[TASK TO COMPLETE]
Below are records to print word for word; include none of their pictures.

[DATA FOR PROCESSING]
★ ★ ★ ★

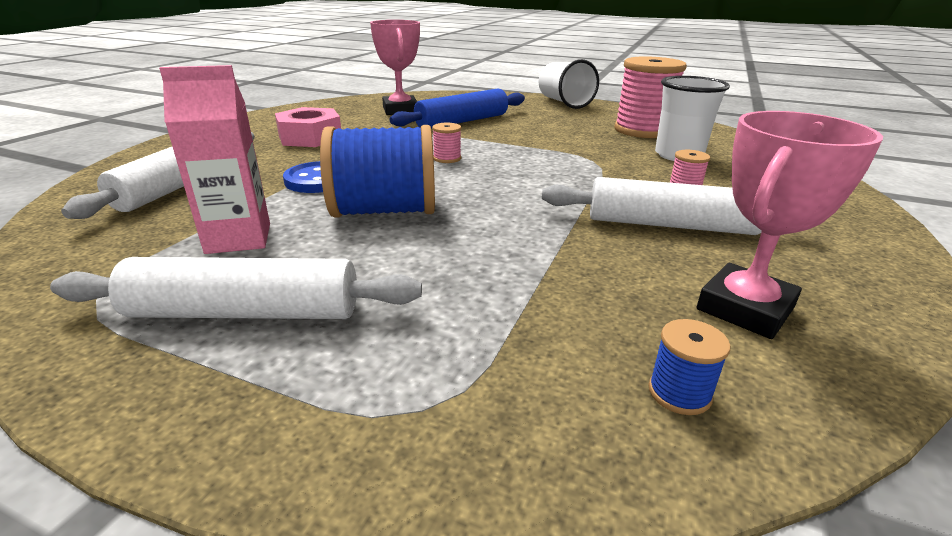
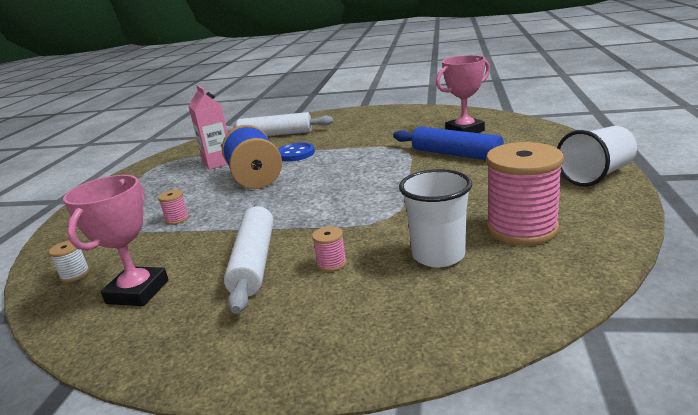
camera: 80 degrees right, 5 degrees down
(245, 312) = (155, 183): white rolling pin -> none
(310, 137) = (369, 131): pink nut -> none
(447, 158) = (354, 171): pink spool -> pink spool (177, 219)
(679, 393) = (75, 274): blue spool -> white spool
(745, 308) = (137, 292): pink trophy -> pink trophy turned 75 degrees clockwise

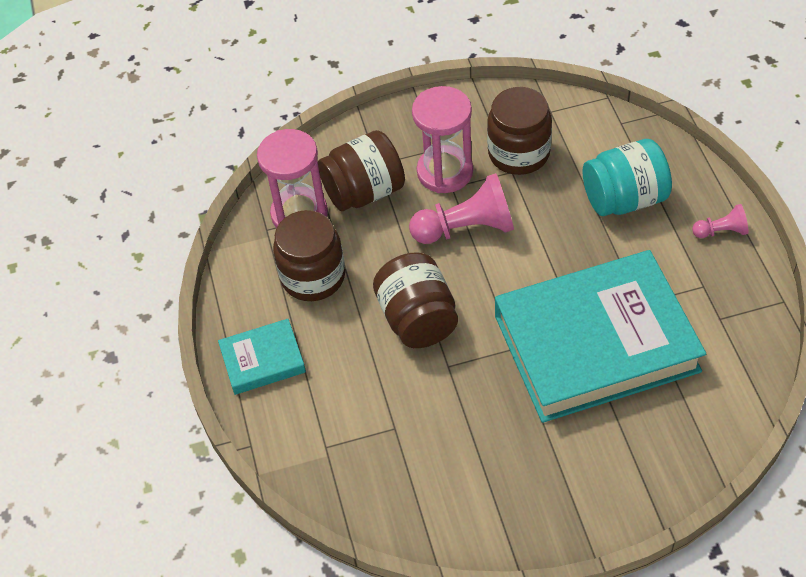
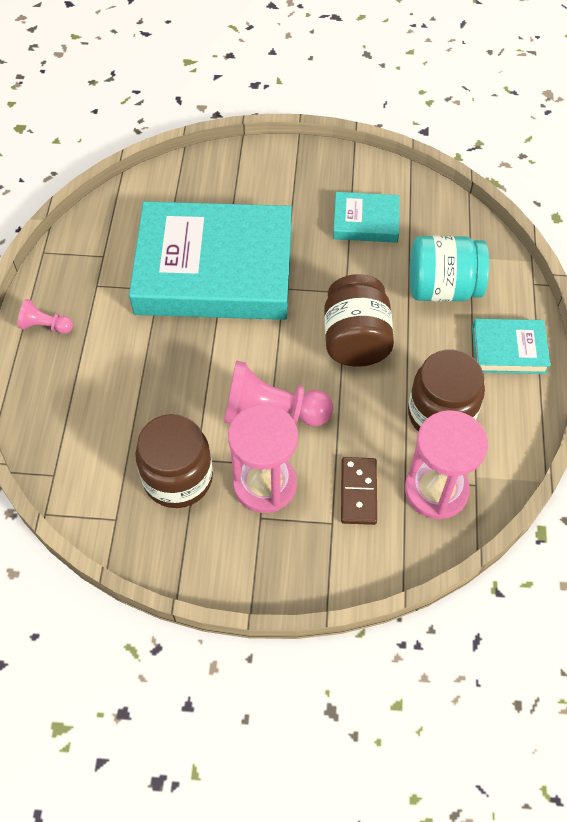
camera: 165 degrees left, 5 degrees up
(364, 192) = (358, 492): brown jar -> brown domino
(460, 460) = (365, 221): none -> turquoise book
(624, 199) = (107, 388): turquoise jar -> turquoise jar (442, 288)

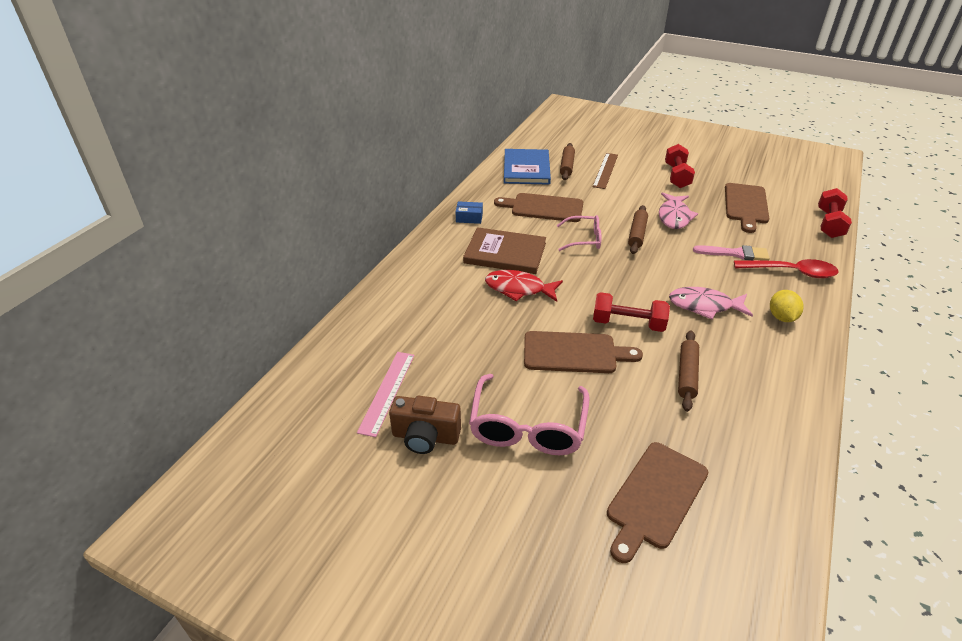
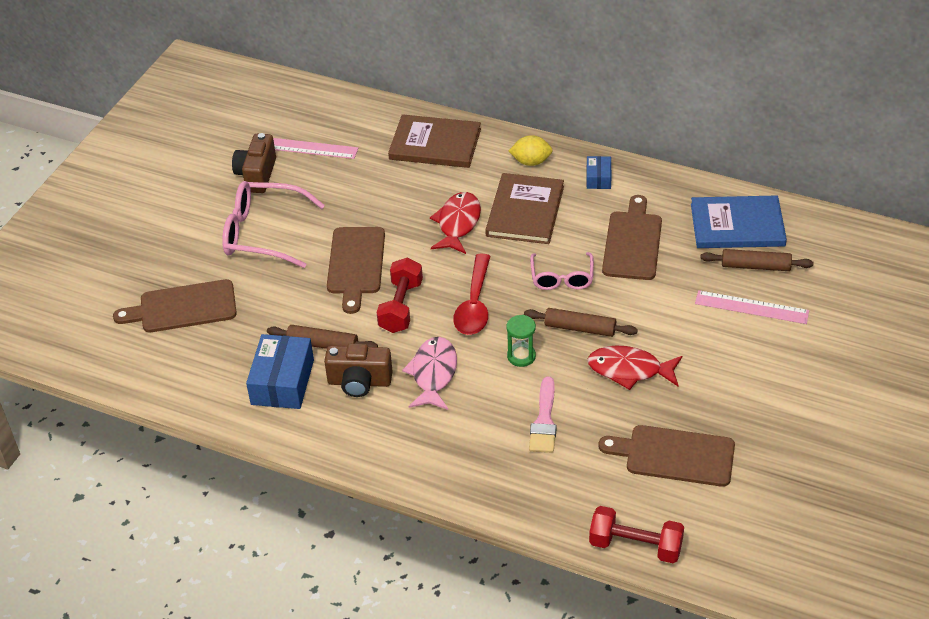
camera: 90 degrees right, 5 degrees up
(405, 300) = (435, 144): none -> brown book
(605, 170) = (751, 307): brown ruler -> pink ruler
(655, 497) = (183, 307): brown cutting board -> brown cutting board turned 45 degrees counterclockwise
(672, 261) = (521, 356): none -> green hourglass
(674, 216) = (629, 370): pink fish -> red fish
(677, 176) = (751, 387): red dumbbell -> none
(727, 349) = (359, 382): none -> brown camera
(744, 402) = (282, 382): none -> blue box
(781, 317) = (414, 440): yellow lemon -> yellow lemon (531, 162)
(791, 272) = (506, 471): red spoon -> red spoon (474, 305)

★ ★ ★ ★

[YOUR RESPONSE]
camera: 80 degrees right, 5 degrees down
(245, 312) = (155, 183): white rolling pin -> none
(310, 137) = (369, 131): pink nut -> none
(447, 158) = (354, 171): pink spool -> pink spool (177, 219)
(679, 393) = (75, 274): blue spool -> white spool
(745, 308) = (137, 292): pink trophy -> pink trophy turned 75 degrees clockwise

camera: 165 degrees left, 5 degrees up
(364, 192) = (358, 492): brown jar -> brown domino
(460, 460) = (365, 221): none -> turquoise book
(624, 199) = (107, 388): turquoise jar -> turquoise jar (442, 288)

camera: 90 degrees right, 5 degrees up
(405, 300) = (435, 144): none -> brown book
(605, 170) = (751, 307): brown ruler -> pink ruler
(655, 497) = (183, 307): brown cutting board -> brown cutting board turned 45 degrees counterclockwise
(672, 261) = (521, 356): none -> green hourglass
(674, 216) = (629, 370): pink fish -> red fish
(677, 176) = (751, 387): red dumbbell -> none
(727, 349) = (359, 382): none -> brown camera
(744, 402) = (282, 382): none -> blue box
(781, 317) = (414, 440): yellow lemon -> yellow lemon (531, 162)
(791, 272) = (506, 471): red spoon -> red spoon (474, 305)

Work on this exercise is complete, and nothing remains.